=== Assignment ===
Nothing but the lines below between the line holding "(303, 201) = (522, 219): black" and the line holding "(727, 126) = (96, 232): none -> black duck", inclusive, should appear in the answer, each set down exactly.

=== Records shown ===
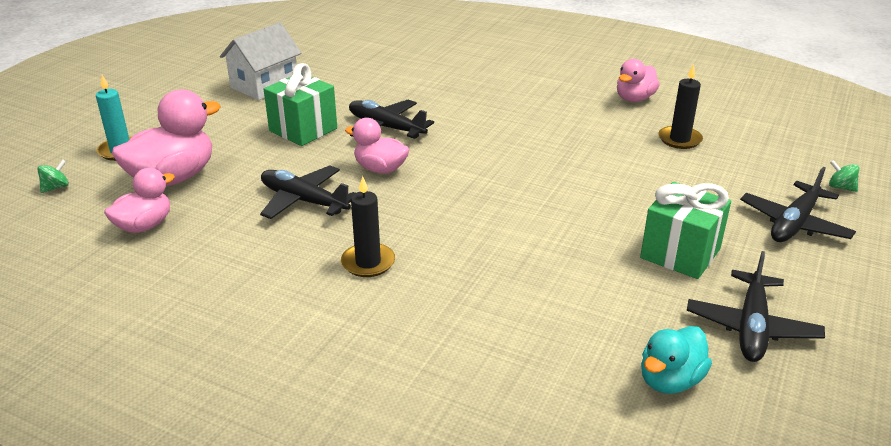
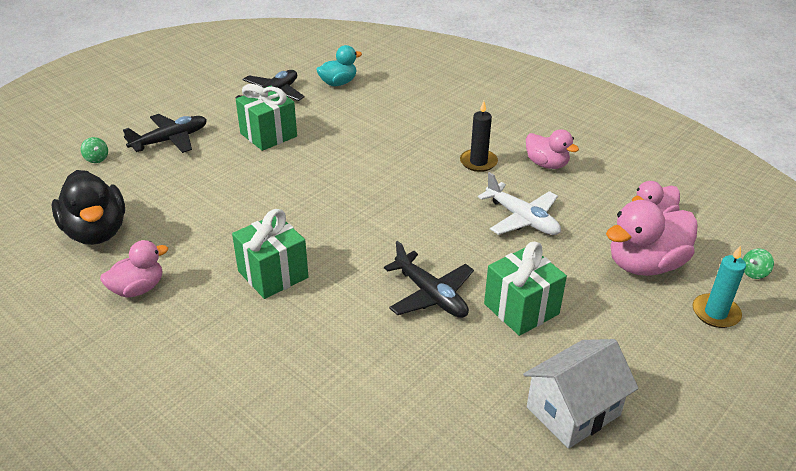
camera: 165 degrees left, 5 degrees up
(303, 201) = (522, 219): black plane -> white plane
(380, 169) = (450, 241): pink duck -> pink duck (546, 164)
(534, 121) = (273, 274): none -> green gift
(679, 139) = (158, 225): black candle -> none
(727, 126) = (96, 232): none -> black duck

---

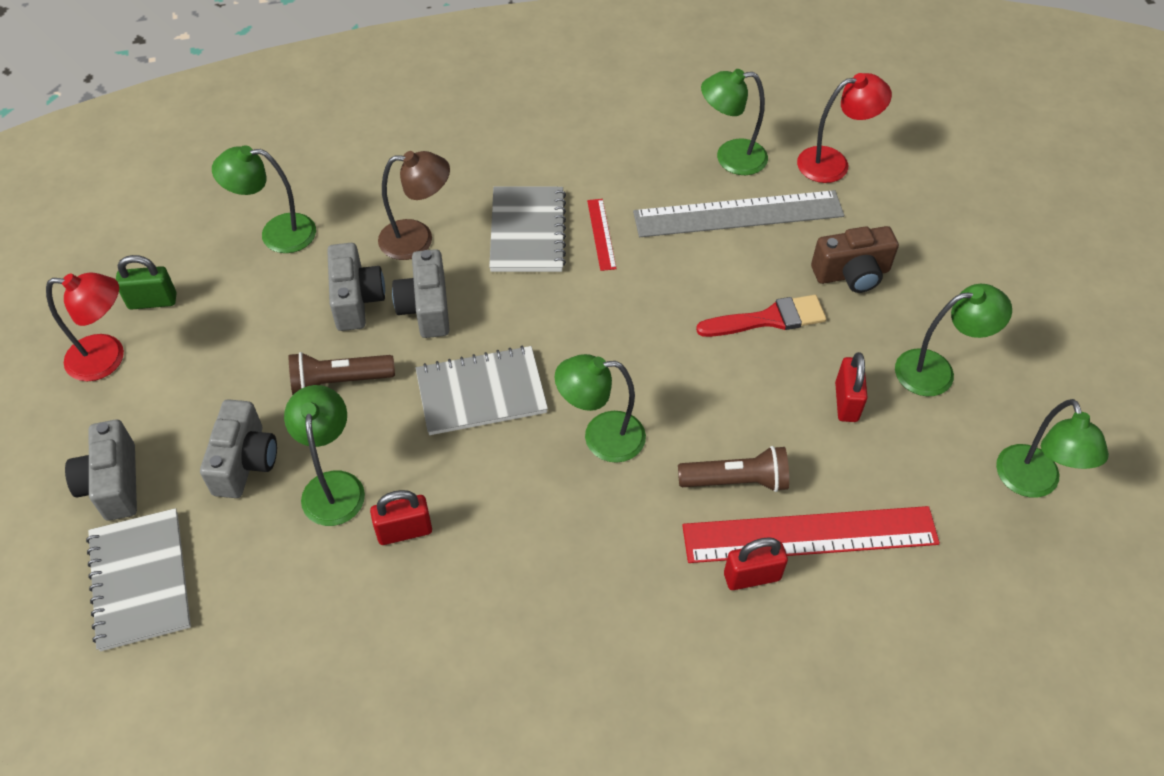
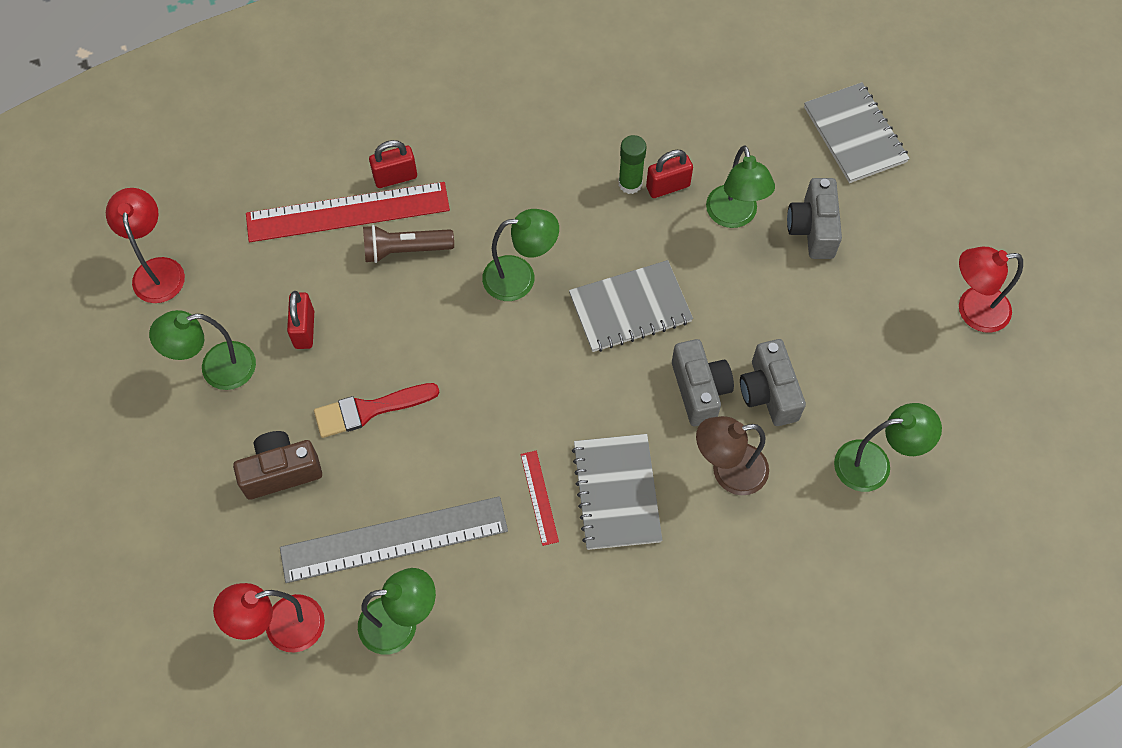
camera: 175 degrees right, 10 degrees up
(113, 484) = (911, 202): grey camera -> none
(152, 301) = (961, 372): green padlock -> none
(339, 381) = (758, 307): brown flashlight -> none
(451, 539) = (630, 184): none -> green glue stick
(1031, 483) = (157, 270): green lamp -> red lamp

=== Response box ===
(303, 201) = (522, 219): black plane -> white plane
(380, 169) = (450, 241): pink duck -> pink duck (546, 164)
(534, 121) = (273, 274): none -> green gift
(679, 139) = (158, 225): black candle -> none
(727, 126) = (96, 232): none -> black duck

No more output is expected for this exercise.